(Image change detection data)
Content starts

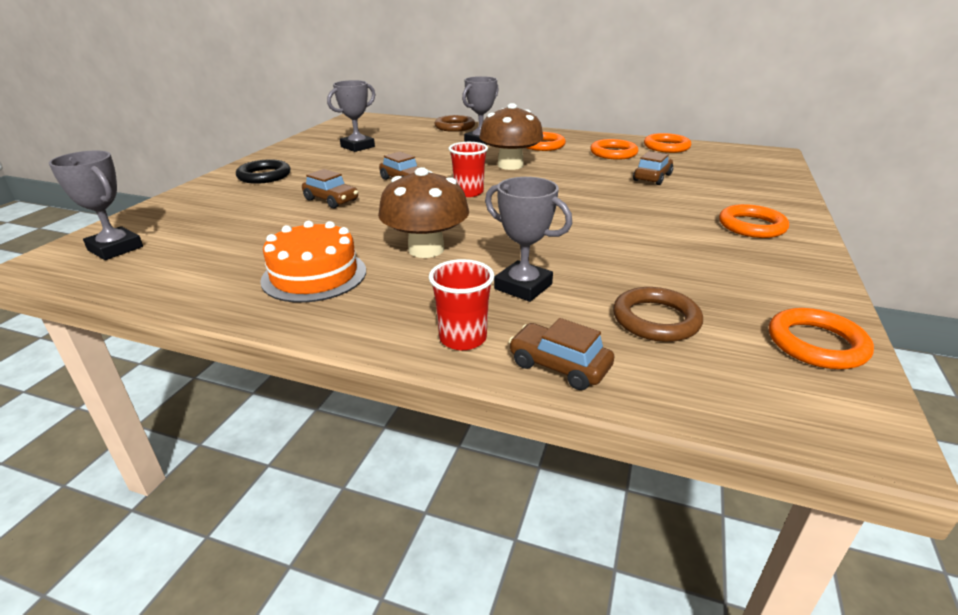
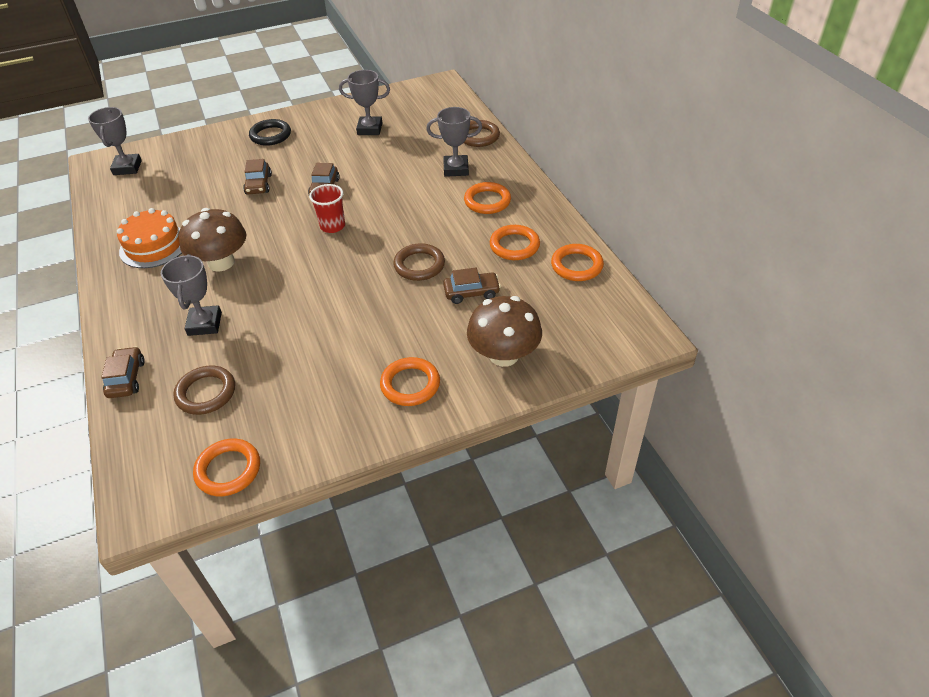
camera: 50 degrees right, 15 degrees up
red cup [429,259,494,350] -> none
brown mushroom [479,103,543,170] -> brown mushroom moved to [467,296,542,367]
none -> brown ring [393,243,445,281]

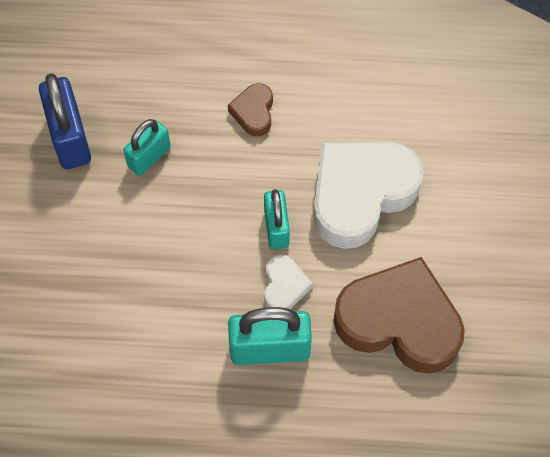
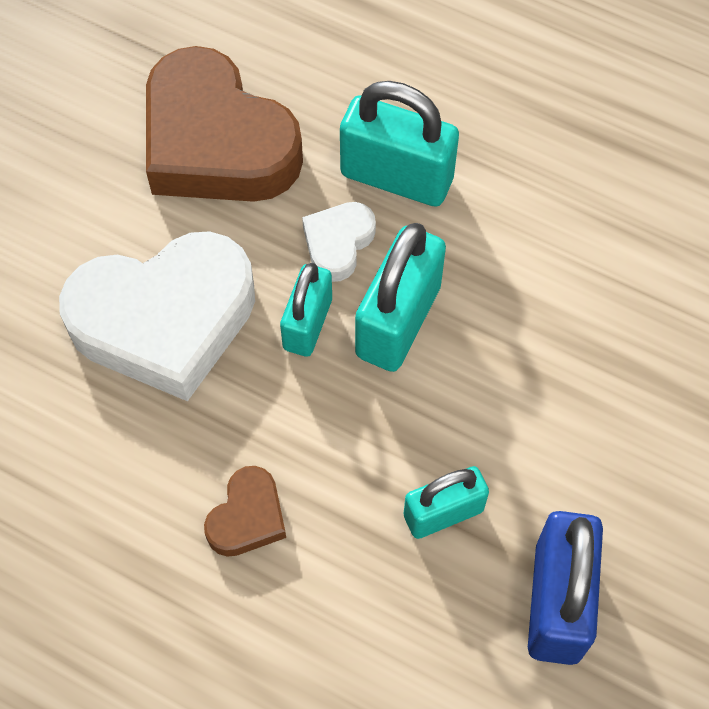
camera: 155 degrees left, 0 degrees up
none -> turquoise padlock [355,223,446,372]

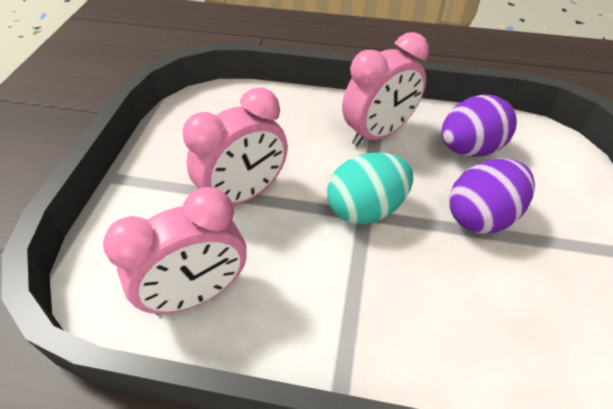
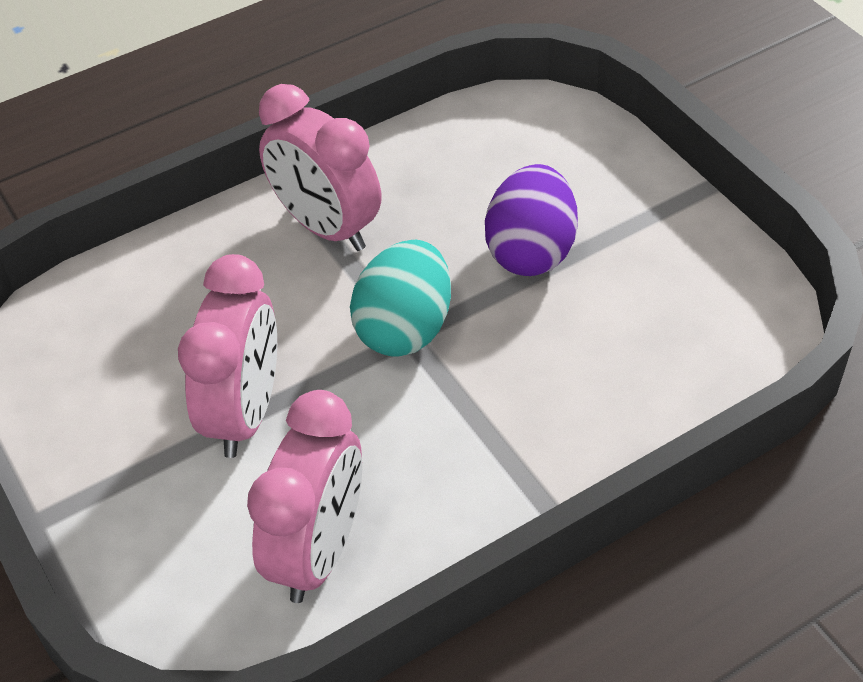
camera: 40 degrees left, 0 degrees up
pink clock [342,32,429,146] -> pink clock turned 120 degrees clockwise [259,84,381,251]
purple egg [441,95,517,157] -> none

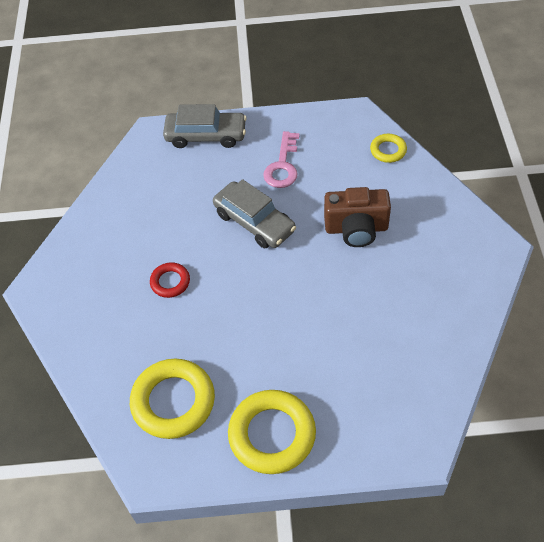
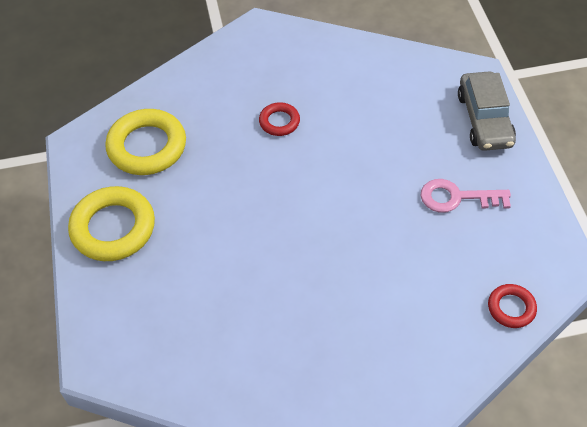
camera: 80 degrees right, 0 degrees up
grey car [213,179,296,248] -> none
brown camera [324,187,391,247] -> none
yellow ring [370,134,407,163] -> red ring [488,284,537,328]

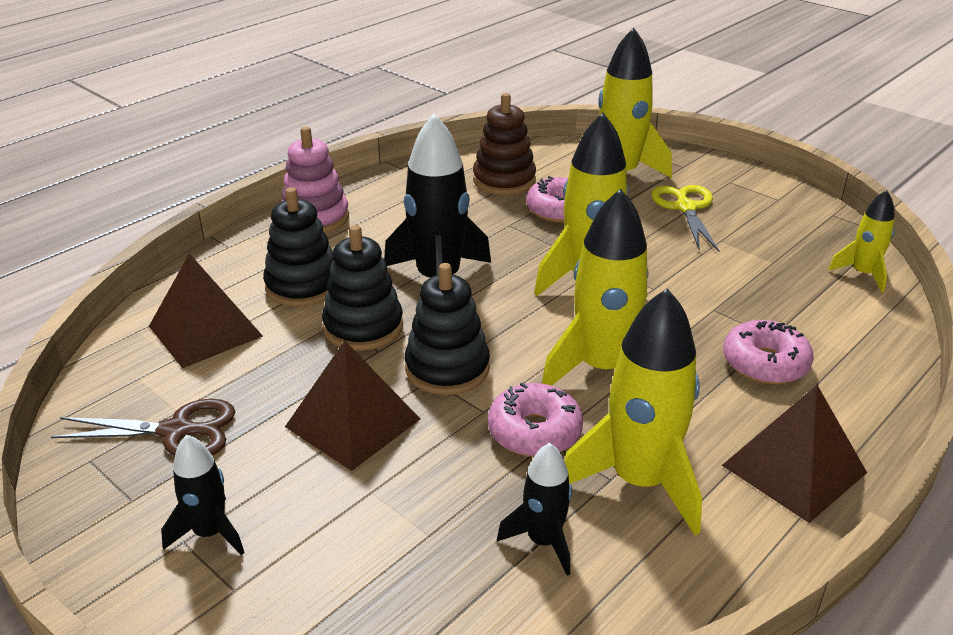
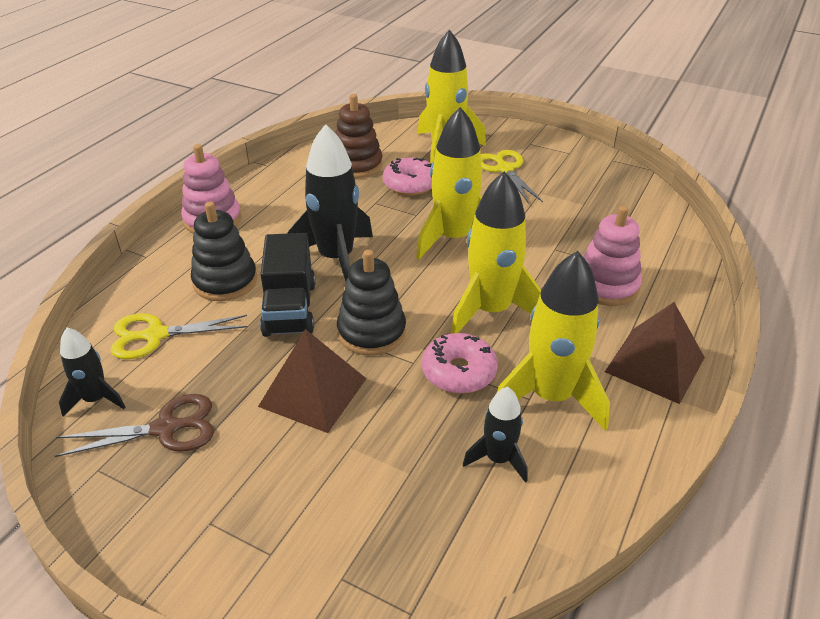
camera: 15 degrees left, 5 degrees up
brown pyramid [149,253,263,368] -> yellow scissors [111,313,247,359]
black rocket [161,435,245,555] -> black rocket moved to [59,327,126,417]
black stacking toy [322,225,403,351] -> black truck [260,233,316,337]
pink donut [723,320,814,384] -> pink stacking toy [583,206,642,306]
yellow rocket [828,190,895,293] -> none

Content ends

# WHAT THE EXERCISE ASKS
Find the lines above that contain the word "camera" and copy each one.

# EXPECTED ANSWER
camera: 50 degrees right, 15 degrees up
camera: 155 degrees left, 0 degrees up
camera: 40 degrees left, 0 degrees up
camera: 80 degrees right, 0 degrees up
brown camera [324,187,391,247] -> none
camera: 15 degrees left, 5 degrees up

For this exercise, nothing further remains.